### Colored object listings
======
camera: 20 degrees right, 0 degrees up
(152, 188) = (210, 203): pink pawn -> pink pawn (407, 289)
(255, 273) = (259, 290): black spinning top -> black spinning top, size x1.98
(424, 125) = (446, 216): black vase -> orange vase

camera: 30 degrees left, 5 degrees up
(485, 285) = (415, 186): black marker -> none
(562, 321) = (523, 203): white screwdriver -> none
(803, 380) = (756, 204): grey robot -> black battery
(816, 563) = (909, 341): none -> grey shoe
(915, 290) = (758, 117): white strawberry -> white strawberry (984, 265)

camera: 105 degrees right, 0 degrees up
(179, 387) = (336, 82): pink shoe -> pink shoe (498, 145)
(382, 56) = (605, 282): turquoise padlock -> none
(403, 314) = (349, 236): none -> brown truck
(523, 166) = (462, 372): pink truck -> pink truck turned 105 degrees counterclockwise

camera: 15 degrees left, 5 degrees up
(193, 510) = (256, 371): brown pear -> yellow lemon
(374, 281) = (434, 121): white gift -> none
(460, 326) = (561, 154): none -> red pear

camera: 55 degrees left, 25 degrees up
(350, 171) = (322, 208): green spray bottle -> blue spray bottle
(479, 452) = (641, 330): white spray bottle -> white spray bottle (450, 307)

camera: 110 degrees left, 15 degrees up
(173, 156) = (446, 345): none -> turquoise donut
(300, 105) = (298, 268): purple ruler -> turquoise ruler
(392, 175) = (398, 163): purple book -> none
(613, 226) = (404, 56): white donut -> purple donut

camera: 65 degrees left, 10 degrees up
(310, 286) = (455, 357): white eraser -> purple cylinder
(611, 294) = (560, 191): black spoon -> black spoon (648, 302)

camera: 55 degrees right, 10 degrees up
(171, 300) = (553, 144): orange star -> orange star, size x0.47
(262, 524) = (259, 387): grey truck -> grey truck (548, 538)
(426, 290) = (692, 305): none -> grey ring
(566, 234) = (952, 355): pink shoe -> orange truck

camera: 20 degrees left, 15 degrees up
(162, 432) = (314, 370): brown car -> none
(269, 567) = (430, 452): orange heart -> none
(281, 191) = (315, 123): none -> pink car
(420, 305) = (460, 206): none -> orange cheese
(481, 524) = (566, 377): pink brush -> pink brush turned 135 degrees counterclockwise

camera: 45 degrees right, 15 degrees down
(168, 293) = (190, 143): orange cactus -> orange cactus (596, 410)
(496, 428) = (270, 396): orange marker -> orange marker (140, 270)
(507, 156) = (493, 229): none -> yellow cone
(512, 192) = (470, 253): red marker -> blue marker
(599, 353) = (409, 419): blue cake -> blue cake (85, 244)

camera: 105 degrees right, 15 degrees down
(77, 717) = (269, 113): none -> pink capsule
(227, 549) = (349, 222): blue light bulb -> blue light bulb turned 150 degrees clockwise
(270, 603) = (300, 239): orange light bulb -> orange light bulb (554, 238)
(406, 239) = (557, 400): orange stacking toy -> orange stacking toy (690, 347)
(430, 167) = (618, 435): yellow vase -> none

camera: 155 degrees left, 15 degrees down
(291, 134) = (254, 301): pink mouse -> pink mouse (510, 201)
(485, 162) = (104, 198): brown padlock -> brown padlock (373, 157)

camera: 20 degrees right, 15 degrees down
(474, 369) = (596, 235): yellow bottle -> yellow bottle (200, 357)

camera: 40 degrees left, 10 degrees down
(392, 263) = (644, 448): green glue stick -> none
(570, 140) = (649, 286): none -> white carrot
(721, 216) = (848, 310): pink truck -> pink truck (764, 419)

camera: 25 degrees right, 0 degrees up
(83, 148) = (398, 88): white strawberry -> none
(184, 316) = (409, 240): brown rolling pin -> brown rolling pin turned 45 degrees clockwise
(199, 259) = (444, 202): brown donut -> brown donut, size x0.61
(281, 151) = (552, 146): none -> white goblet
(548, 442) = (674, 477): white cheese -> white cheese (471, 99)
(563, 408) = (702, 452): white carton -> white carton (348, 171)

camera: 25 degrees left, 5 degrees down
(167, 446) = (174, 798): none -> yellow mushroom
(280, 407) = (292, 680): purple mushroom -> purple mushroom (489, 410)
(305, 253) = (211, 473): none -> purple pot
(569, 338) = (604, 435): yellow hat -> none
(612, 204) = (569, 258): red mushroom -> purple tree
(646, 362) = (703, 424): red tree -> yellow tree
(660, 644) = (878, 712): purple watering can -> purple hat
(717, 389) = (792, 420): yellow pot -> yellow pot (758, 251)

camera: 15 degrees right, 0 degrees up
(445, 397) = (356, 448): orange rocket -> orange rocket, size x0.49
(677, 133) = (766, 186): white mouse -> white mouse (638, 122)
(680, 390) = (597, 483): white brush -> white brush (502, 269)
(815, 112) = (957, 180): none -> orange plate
======
### How to complete this task
All the entries should be output exactly as given.

### Response
camera: 20 degrees right, 0 degrees up
(152, 188) = (210, 203): pink pawn -> pink pawn (407, 289)
(255, 273) = (259, 290): black spinning top -> black spinning top, size x1.98
(424, 125) = (446, 216): black vase -> orange vase

camera: 30 degrees left, 5 degrees up
(485, 285) = (415, 186): black marker -> none
(562, 321) = (523, 203): white screwdriver -> none
(803, 380) = (756, 204): grey robot -> black battery
(816, 563) = (909, 341): none -> grey shoe
(915, 290) = (758, 117): white strawberry -> white strawberry (984, 265)

camera: 105 degrees right, 0 degrees up
(179, 387) = (336, 82): pink shoe -> pink shoe (498, 145)
(382, 56) = (605, 282): turquoise padlock -> none
(403, 314) = (349, 236): none -> brown truck
(523, 166) = (462, 372): pink truck -> pink truck turned 105 degrees counterclockwise

camera: 15 degrees left, 5 degrees up
(193, 510) = (256, 371): brown pear -> yellow lemon
(374, 281) = (434, 121): white gift -> none
(460, 326) = (561, 154): none -> red pear

camera: 55 degrees left, 25 degrees up
(350, 171) = (322, 208): green spray bottle -> blue spray bottle
(479, 452) = (641, 330): white spray bottle -> white spray bottle (450, 307)

camera: 110 degrees left, 15 degrees up
(173, 156) = (446, 345): none -> turquoise donut
(300, 105) = (298, 268): purple ruler -> turquoise ruler
(392, 175) = (398, 163): purple book -> none
(613, 226) = (404, 56): white donut -> purple donut

camera: 65 degrees left, 10 degrees up
(310, 286) = (455, 357): white eraser -> purple cylinder
(611, 294) = (560, 191): black spoon -> black spoon (648, 302)

camera: 55 degrees right, 10 degrees up
(171, 300) = (553, 144): orange star -> orange star, size x0.47
(262, 524) = (259, 387): grey truck -> grey truck (548, 538)
(426, 290) = (692, 305): none -> grey ring
(566, 234) = (952, 355): pink shoe -> orange truck

camera: 20 degrees left, 15 degrees up
(162, 432) = (314, 370): brown car -> none
(269, 567) = (430, 452): orange heart -> none
(281, 191) = (315, 123): none -> pink car
(420, 305) = (460, 206): none -> orange cheese
(481, 524) = (566, 377): pink brush -> pink brush turned 135 degrees counterclockwise

camera: 45 degrees right, 15 degrees down
(168, 293) = (190, 143): orange cactus -> orange cactus (596, 410)
(496, 428) = (270, 396): orange marker -> orange marker (140, 270)
(507, 156) = (493, 229): none -> yellow cone
(512, 192) = (470, 253): red marker -> blue marker
(599, 353) = (409, 419): blue cake -> blue cake (85, 244)

camera: 105 degrees right, 15 degrees down
(77, 717) = (269, 113): none -> pink capsule
(227, 549) = (349, 222): blue light bulb -> blue light bulb turned 150 degrees clockwise
(270, 603) = (300, 239): orange light bulb -> orange light bulb (554, 238)
(406, 239) = (557, 400): orange stacking toy -> orange stacking toy (690, 347)
(430, 167) = (618, 435): yellow vase -> none

camera: 155 degrees left, 15 degrees down
(291, 134) = (254, 301): pink mouse -> pink mouse (510, 201)
(485, 162) = (104, 198): brown padlock -> brown padlock (373, 157)

camera: 20 degrees right, 15 degrees down
(474, 369) = (596, 235): yellow bottle -> yellow bottle (200, 357)

camera: 40 degrees left, 10 degrees down
(392, 263) = (644, 448): green glue stick -> none
(570, 140) = (649, 286): none -> white carrot
(721, 216) = (848, 310): pink truck -> pink truck (764, 419)

camera: 25 degrees right, 0 degrees up
(83, 148) = (398, 88): white strawberry -> none
(184, 316) = (409, 240): brown rolling pin -> brown rolling pin turned 45 degrees clockwise
(199, 259) = (444, 202): brown donut -> brown donut, size x0.61
(281, 151) = (552, 146): none -> white goblet
(548, 442) = (674, 477): white cheese -> white cheese (471, 99)
(563, 408) = (702, 452): white carton -> white carton (348, 171)

camera: 25 degrees left, 5 degrees down
(167, 446) = (174, 798): none -> yellow mushroom
(280, 407) = (292, 680): purple mushroom -> purple mushroom (489, 410)
(305, 253) = (211, 473): none -> purple pot
(569, 338) = (604, 435): yellow hat -> none
(612, 204) = (569, 258): red mushroom -> purple tree
(646, 362) = (703, 424): red tree -> yellow tree
(660, 644) = (878, 712): purple watering can -> purple hat
(717, 389) = (792, 420): yellow pot -> yellow pot (758, 251)

camera: 15 degrees right, 0 degrees up
(445, 397) = (356, 448): orange rocket -> orange rocket, size x0.49
(677, 133) = (766, 186): white mouse -> white mouse (638, 122)
(680, 390) = (597, 483): white brush -> white brush (502, 269)
(815, 112) = (957, 180): none -> orange plate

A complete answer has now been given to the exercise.